Scene images with change listings:
============

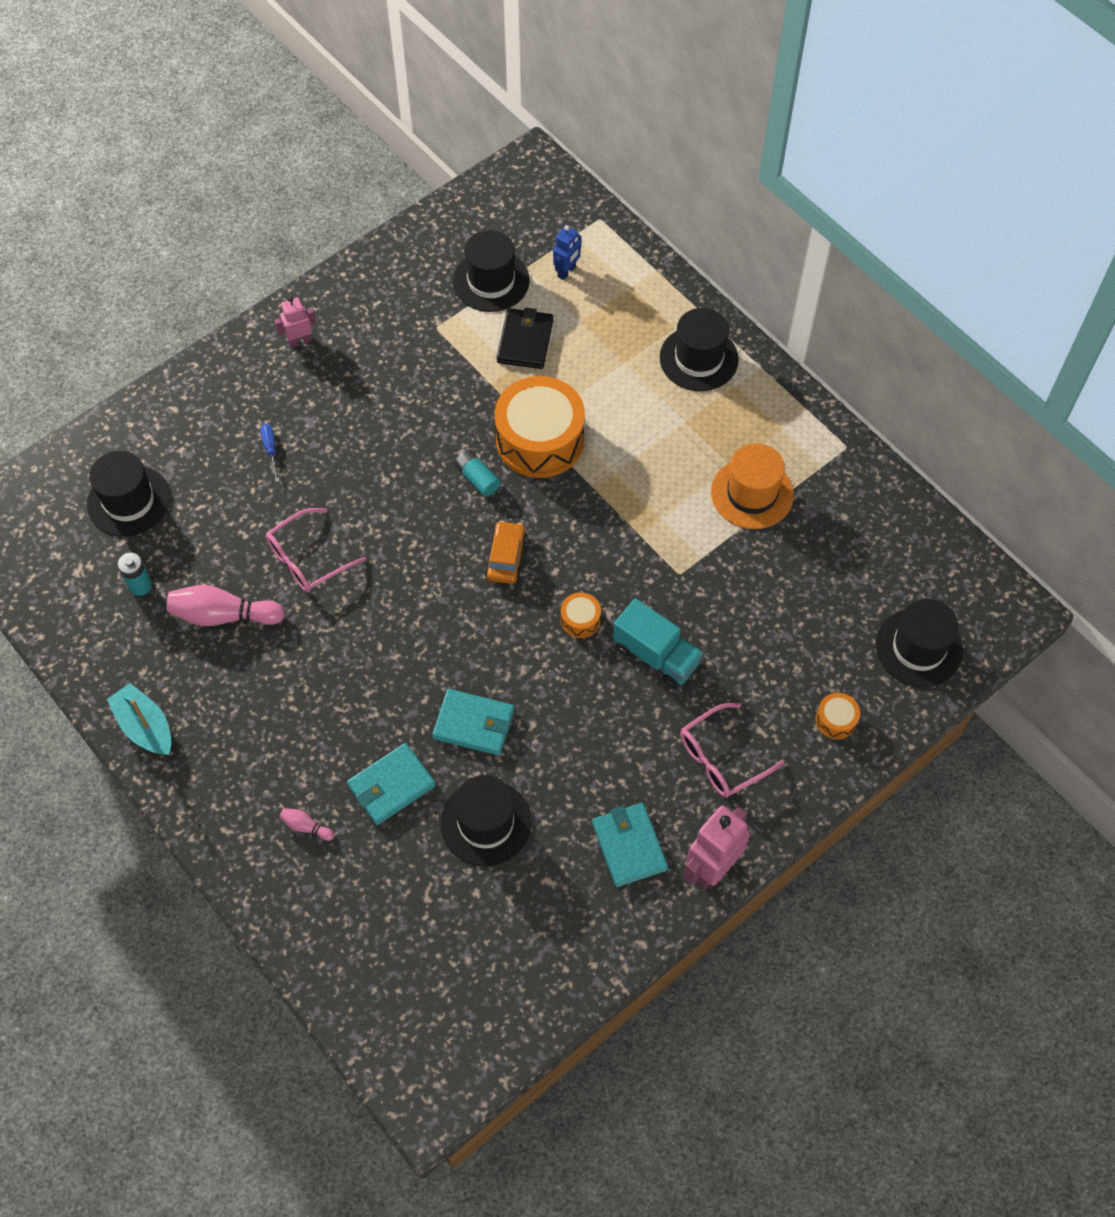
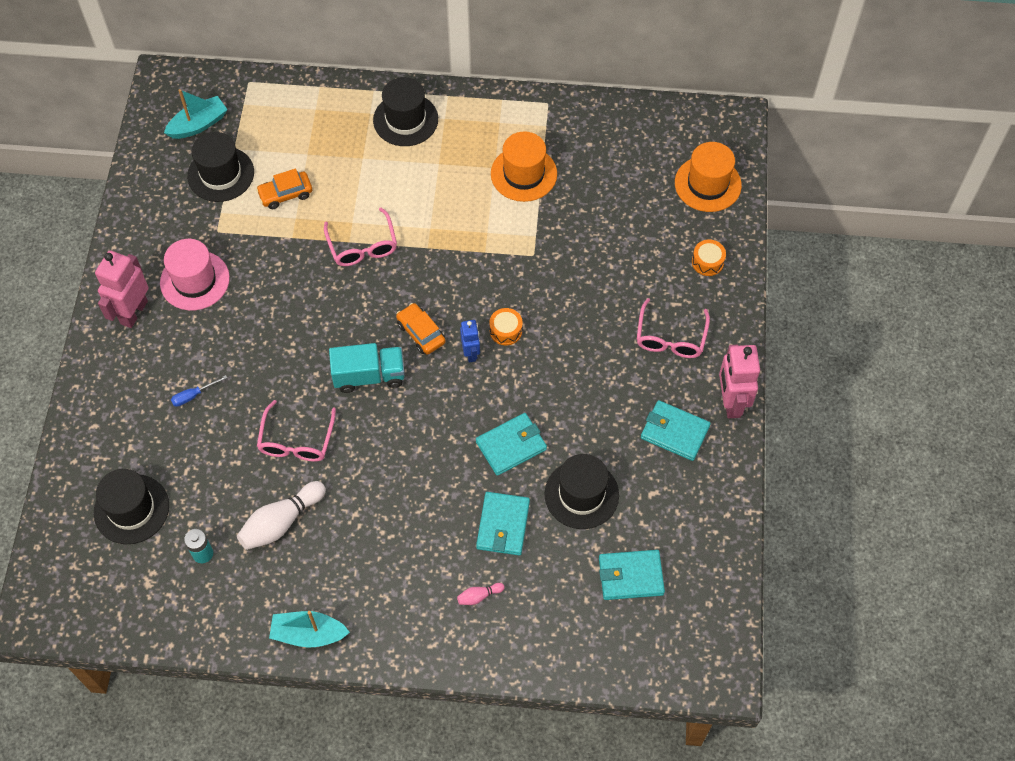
camera: 45 degrees left, 0 degrees up
(224, 615) = (281, 522): pink bowling pin -> white bowling pin
(271, 449) = (193, 395): blue screwdriver -> blue screwdriver turned 60 degrees counterclockwise
(300, 341) = (133, 312): pink robot -> pink robot, size x1.74
(374, 354) = (195, 280): none -> pink hat
(448, 934) = (631, 576): none -> turquoise wallet
(477, 478) = (349, 301): turquoise battery -> none
(518, 224) = (198, 124): none -> turquoise boat
(525, 341) = (285, 194): black wallet -> orange car
(540, 440) = (362, 246): orange drum -> pink glasses
(567, 272) = (264, 131): blue robot -> blue robot (471, 353)
(656, 655) = (571, 313): turquoise truck -> turquoise truck (369, 376)
(918, 648) = (707, 184): black hat -> orange hat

============

• **DESCRIPTION OF THE TASK**
Verbatim copy without images: write the records above out in full.

• **PROBLEM SOLUTION**
camera: 45 degrees left, 0 degrees up
(224, 615) = (281, 522): pink bowling pin -> white bowling pin
(271, 449) = (193, 395): blue screwdriver -> blue screwdriver turned 60 degrees counterclockwise
(300, 341) = (133, 312): pink robot -> pink robot, size x1.74
(374, 354) = (195, 280): none -> pink hat
(448, 934) = (631, 576): none -> turquoise wallet
(477, 478) = (349, 301): turquoise battery -> none
(518, 224) = (198, 124): none -> turquoise boat
(525, 341) = (285, 194): black wallet -> orange car
(540, 440) = (362, 246): orange drum -> pink glasses
(567, 272) = (264, 131): blue robot -> blue robot (471, 353)
(656, 655) = (571, 313): turquoise truck -> turquoise truck (369, 376)
(918, 648) = (707, 184): black hat -> orange hat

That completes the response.